What you return should be the complete listing, unchanged, with no pictures in it.

☆ ☆ ☆ ☆ ☆

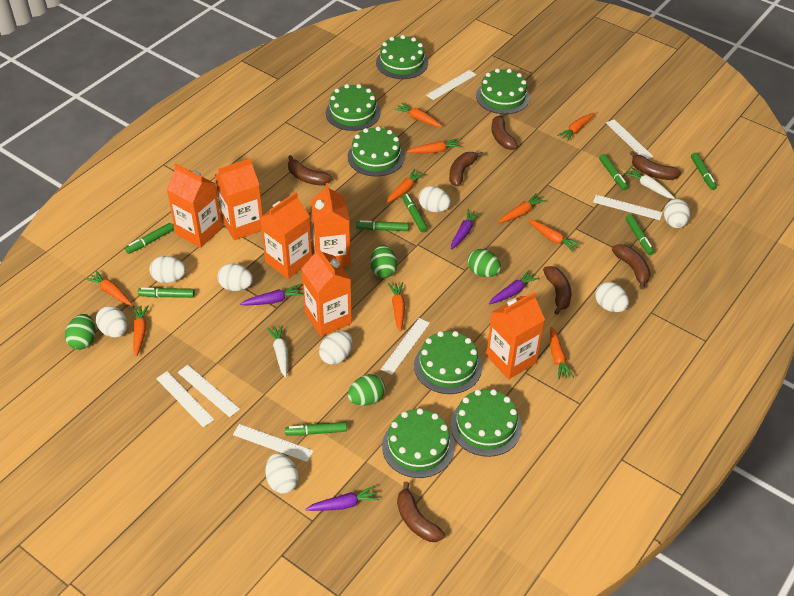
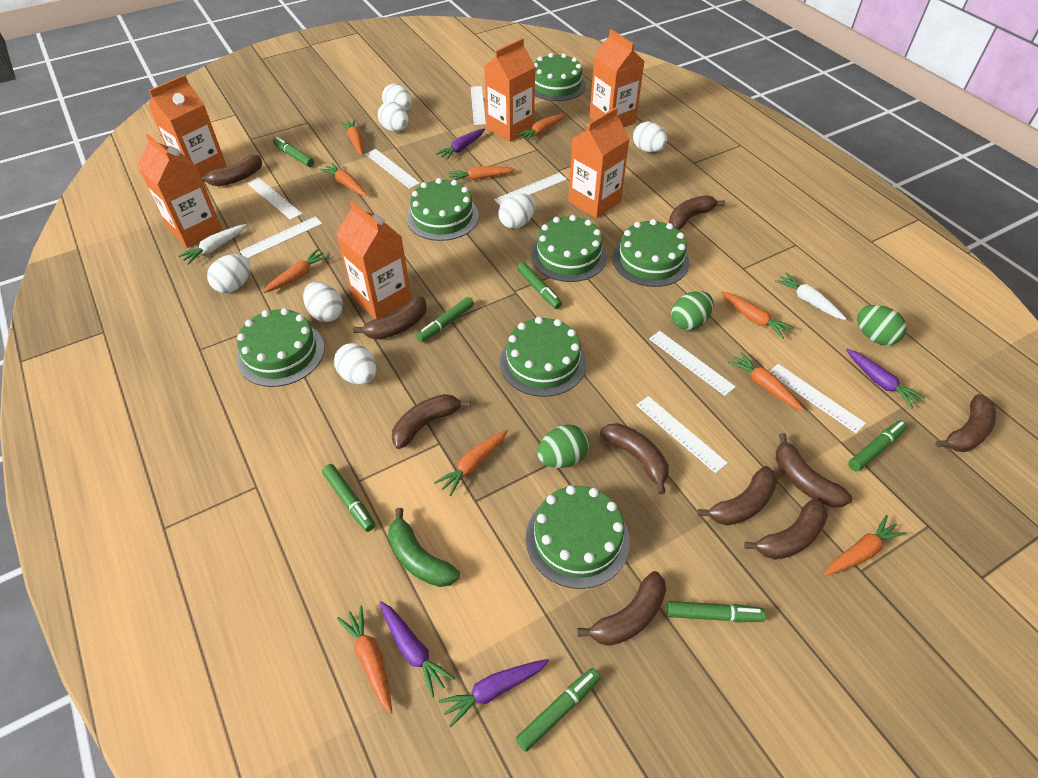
brown banana: 7 -> 10
green banana: 0 -> 1
green egg: 4 -> 3
green marker: 8 -> 7
white egg: 8 -> 7
white ruler: 7 -> 8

☆ ☆ ☆ ☆ ☆

| Output of the exercise |
brown banana: 7 -> 10
green banana: 0 -> 1
green egg: 4 -> 3
green marker: 8 -> 7
white egg: 8 -> 7
white ruler: 7 -> 8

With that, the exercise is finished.